All entries below must be retyped exactly, though pictures are to be skipped.

Segment Open

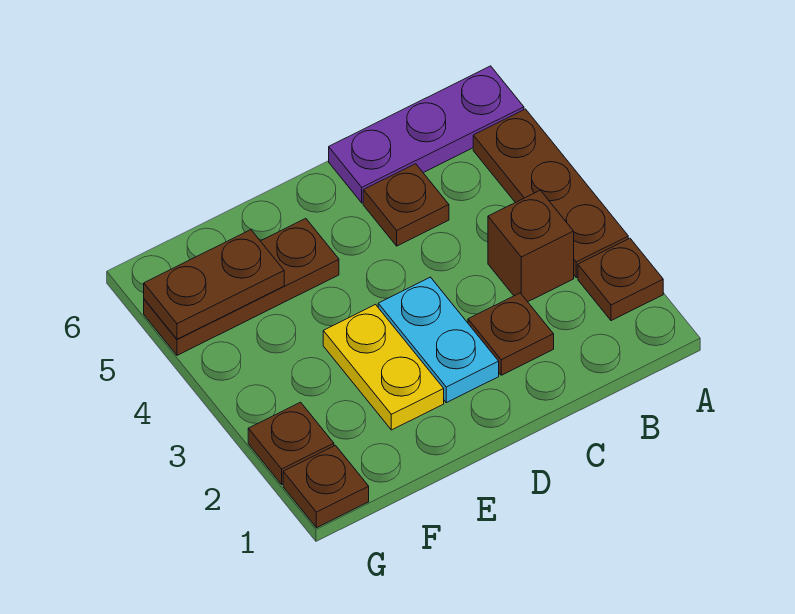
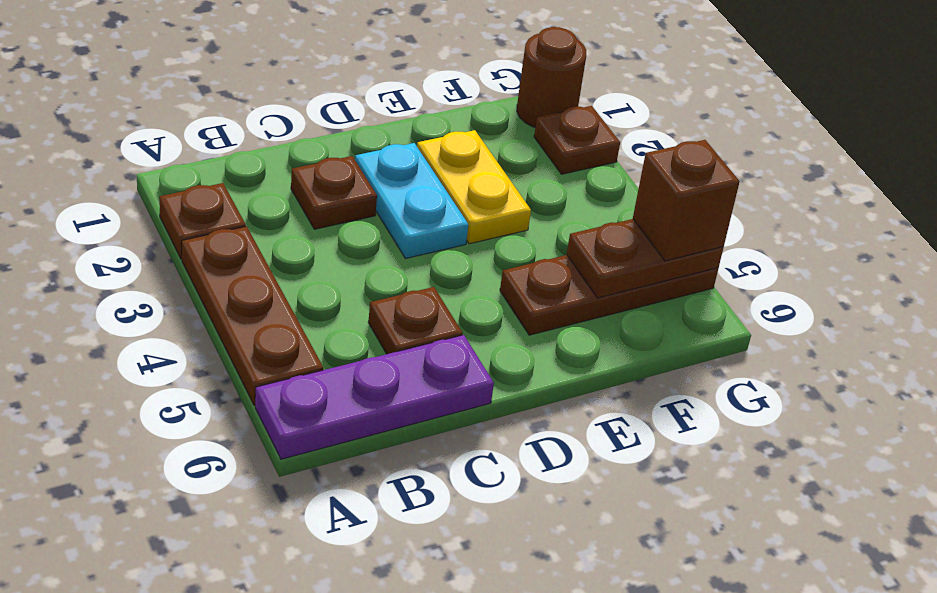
brown brick B3 level 1 -> brown brick G5 level 3
brown plate G1 level 1 -> brown round brick G1 level 1

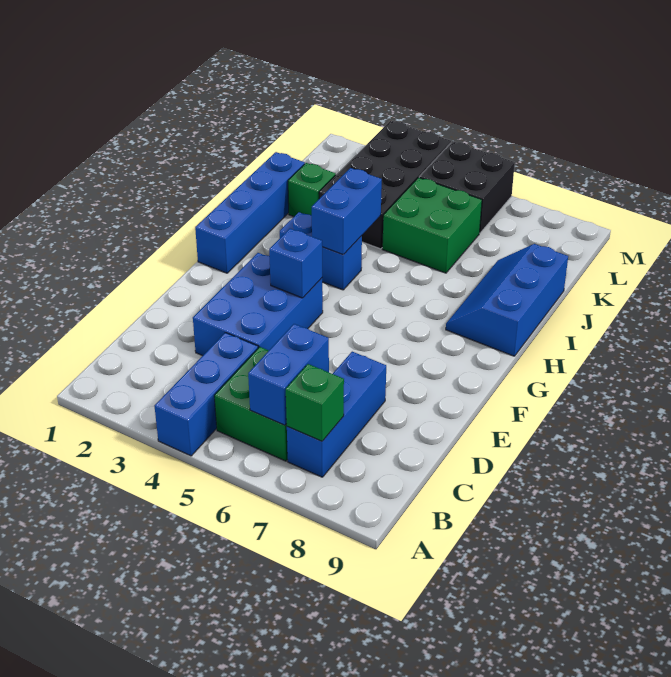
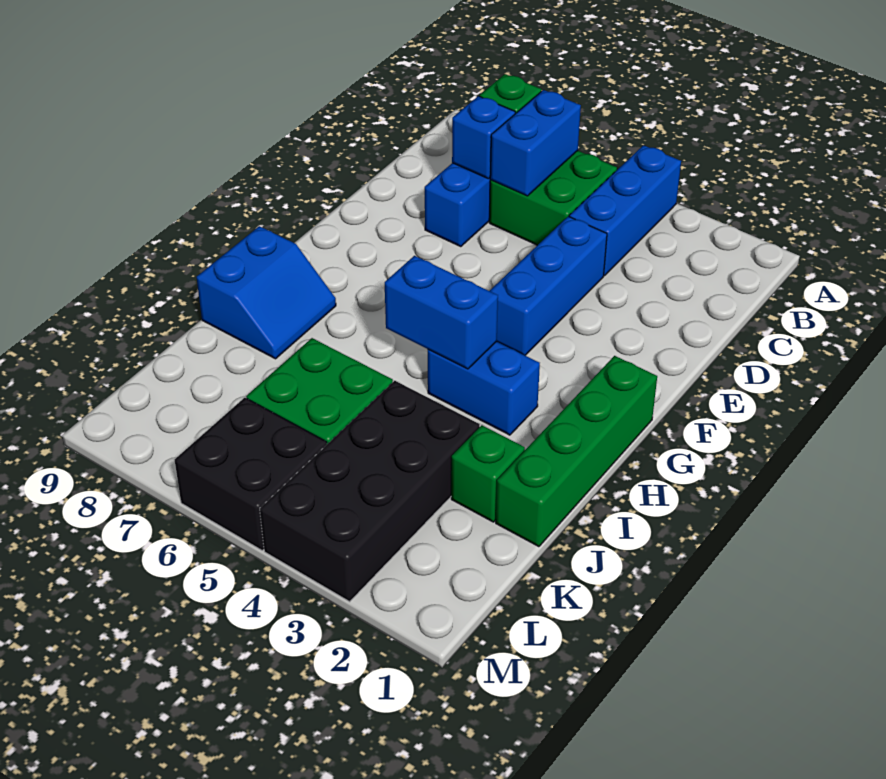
blue brick D3:F4 level 1 -> blue brick D4:F4 level 1
blue brick F4 level 2 -> blue brick C7 level 2
blue brick G1:J1 level 1 -> green brick G1:J1 level 1
blue brick H4:I4 level 2 -> blue brick H4:H5 level 2
blue slope H8:J9 level 1 top 9 -> blue slope H8:I9 level 1 top 9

Segment Closed

#### [Answer for this exercise]
brown brick B3 level 1 -> brown brick G5 level 3
brown plate G1 level 1 -> brown round brick G1 level 1

blue brick D3:F4 level 1 -> blue brick D4:F4 level 1
blue brick F4 level 2 -> blue brick C7 level 2
blue brick G1:J1 level 1 -> green brick G1:J1 level 1
blue brick H4:I4 level 2 -> blue brick H4:H5 level 2
blue slope H8:J9 level 1 top 9 -> blue slope H8:I9 level 1 top 9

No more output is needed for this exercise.